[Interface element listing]

****************************************

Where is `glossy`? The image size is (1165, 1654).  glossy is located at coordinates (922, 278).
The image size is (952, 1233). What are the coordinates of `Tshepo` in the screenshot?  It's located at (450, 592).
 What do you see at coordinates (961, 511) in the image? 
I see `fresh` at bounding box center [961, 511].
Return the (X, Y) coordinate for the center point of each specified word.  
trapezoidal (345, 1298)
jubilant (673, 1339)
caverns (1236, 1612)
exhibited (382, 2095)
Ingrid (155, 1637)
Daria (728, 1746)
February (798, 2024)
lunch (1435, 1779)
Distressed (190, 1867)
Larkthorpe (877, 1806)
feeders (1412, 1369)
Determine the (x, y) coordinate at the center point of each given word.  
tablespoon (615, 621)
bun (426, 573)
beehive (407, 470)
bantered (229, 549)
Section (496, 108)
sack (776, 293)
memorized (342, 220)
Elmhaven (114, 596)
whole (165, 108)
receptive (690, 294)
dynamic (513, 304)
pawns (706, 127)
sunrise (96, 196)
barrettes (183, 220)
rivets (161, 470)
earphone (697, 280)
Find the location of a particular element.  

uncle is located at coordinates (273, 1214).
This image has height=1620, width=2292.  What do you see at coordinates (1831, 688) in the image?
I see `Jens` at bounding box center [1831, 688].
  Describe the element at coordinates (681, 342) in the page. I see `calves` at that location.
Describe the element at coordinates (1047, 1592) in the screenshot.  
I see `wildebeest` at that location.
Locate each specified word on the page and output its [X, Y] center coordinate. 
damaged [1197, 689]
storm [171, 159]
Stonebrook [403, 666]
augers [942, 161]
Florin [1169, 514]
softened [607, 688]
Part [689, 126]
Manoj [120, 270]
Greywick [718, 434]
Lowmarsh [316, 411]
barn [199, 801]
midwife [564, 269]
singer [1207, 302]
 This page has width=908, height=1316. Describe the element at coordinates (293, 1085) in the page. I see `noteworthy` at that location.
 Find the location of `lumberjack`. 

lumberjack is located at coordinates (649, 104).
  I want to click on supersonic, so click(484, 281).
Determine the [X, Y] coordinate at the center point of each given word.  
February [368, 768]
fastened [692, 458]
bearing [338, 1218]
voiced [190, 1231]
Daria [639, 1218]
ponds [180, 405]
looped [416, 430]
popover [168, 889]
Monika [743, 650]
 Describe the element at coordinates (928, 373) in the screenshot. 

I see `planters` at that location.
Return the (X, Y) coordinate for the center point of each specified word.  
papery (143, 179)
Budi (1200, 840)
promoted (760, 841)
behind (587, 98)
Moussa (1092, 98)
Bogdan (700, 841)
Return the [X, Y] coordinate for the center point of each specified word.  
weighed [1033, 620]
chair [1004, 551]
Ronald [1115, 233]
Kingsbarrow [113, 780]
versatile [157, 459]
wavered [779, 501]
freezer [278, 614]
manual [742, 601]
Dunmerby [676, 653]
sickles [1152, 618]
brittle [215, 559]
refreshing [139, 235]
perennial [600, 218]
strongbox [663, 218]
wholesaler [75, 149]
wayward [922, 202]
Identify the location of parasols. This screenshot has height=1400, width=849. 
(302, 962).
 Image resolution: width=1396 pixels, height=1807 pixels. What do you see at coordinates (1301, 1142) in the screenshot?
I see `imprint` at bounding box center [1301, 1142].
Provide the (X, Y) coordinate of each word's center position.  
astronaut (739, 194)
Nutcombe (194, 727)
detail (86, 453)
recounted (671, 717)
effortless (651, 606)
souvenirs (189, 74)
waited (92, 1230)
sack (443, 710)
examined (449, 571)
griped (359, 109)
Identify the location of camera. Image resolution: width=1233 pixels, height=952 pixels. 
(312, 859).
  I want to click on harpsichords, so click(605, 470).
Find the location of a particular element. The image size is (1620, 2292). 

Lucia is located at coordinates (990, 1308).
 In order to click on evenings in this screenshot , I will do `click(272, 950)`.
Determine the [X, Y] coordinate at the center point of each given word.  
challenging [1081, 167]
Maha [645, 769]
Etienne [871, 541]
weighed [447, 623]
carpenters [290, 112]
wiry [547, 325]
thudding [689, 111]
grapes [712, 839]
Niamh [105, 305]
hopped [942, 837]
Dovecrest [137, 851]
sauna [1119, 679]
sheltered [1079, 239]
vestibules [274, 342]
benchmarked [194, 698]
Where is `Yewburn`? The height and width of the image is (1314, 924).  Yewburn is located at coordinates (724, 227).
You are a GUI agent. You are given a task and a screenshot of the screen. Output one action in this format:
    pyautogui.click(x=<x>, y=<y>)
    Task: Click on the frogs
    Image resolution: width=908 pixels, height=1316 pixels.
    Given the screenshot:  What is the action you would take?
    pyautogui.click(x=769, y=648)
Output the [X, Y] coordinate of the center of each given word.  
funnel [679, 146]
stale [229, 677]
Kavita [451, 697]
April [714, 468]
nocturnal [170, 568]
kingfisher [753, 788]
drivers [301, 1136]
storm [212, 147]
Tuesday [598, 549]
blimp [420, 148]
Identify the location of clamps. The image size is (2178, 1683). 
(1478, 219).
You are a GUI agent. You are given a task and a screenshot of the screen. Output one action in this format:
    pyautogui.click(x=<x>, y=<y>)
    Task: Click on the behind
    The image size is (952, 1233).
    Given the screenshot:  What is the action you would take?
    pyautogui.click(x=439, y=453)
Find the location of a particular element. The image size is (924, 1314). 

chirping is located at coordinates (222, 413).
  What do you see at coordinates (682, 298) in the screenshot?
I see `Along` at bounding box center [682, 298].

****************************************

◆ Exercise
Update the listing from its start through the line containing "uncle is located at coordinates (273, 1214).", replacing "Determine" with "Identify" and leaving everything else unchanged. Give back only those lines.

◆ Expected output
Where is `glossy`? The image size is (1165, 1654).  glossy is located at coordinates (922, 278).
The image size is (952, 1233). What are the coordinates of `Tshepo` in the screenshot?  It's located at (450, 592).
 What do you see at coordinates (961, 511) in the image? 
I see `fresh` at bounding box center [961, 511].
Return the (X, Y) coordinate for the center point of each specified word.  
trapezoidal (345, 1298)
jubilant (673, 1339)
caverns (1236, 1612)
exhibited (382, 2095)
Ingrid (155, 1637)
Daria (728, 1746)
February (798, 2024)
lunch (1435, 1779)
Distressed (190, 1867)
Larkthorpe (877, 1806)
feeders (1412, 1369)
Identify the (x, y) coordinate at the center point of each given word.  
tablespoon (615, 621)
bun (426, 573)
beehive (407, 470)
bantered (229, 549)
Section (496, 108)
sack (776, 293)
memorized (342, 220)
Elmhaven (114, 596)
whole (165, 108)
receptive (690, 294)
dynamic (513, 304)
pawns (706, 127)
sunrise (96, 196)
barrettes (183, 220)
rivets (161, 470)
earphone (697, 280)
Find the location of a particular element.  

uncle is located at coordinates (273, 1214).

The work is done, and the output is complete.